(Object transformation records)
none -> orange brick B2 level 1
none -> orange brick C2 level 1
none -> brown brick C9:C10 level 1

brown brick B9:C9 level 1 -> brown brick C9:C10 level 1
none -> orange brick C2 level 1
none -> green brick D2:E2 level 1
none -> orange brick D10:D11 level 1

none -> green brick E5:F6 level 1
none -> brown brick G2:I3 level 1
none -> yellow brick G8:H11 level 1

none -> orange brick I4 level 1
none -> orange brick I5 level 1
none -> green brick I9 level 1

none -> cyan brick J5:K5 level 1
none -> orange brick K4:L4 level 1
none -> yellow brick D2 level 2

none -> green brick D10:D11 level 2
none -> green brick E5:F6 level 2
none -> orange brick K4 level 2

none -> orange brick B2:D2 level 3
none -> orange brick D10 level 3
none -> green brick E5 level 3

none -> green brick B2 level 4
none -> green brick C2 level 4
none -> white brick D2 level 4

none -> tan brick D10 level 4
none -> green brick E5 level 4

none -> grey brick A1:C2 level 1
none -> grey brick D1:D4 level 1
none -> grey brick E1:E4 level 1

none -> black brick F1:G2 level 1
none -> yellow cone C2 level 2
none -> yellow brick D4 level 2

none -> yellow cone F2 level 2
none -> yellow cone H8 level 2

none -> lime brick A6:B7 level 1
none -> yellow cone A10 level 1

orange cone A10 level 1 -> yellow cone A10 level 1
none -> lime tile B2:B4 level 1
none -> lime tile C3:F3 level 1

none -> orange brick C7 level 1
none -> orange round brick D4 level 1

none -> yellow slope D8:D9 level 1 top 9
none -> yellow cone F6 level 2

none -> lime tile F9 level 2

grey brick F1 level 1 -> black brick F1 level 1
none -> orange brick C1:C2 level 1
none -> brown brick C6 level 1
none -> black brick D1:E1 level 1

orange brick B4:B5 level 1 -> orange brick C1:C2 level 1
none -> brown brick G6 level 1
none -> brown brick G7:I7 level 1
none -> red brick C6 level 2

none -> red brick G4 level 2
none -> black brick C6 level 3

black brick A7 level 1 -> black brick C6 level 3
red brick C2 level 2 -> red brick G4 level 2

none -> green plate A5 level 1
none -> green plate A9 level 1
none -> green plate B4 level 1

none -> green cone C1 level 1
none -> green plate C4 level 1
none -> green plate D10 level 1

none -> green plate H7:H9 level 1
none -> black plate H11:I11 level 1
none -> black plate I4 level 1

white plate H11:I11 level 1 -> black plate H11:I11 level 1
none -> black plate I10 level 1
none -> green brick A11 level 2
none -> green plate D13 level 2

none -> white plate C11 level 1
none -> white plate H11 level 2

> **Task description**:
Using the entries above, give back exactly the line containing "none -> brown brick G6 level 1", the line containing "none -> green plate D13 level 2", and every line between them, and nothing else.

> **Output**:
none -> brown brick G6 level 1
none -> brown brick G7:I7 level 1
none -> red brick C6 level 2

none -> red brick G4 level 2
none -> black brick C6 level 3

black brick A7 level 1 -> black brick C6 level 3
red brick C2 level 2 -> red brick G4 level 2

none -> green plate A5 level 1
none -> green plate A9 level 1
none -> green plate B4 level 1

none -> green cone C1 level 1
none -> green plate C4 level 1
none -> green plate D10 level 1

none -> green plate H7:H9 level 1
none -> black plate H11:I11 level 1
none -> black plate I4 level 1

white plate H11:I11 level 1 -> black plate H11:I11 level 1
none -> black plate I10 level 1
none -> green brick A11 level 2
none -> green plate D13 level 2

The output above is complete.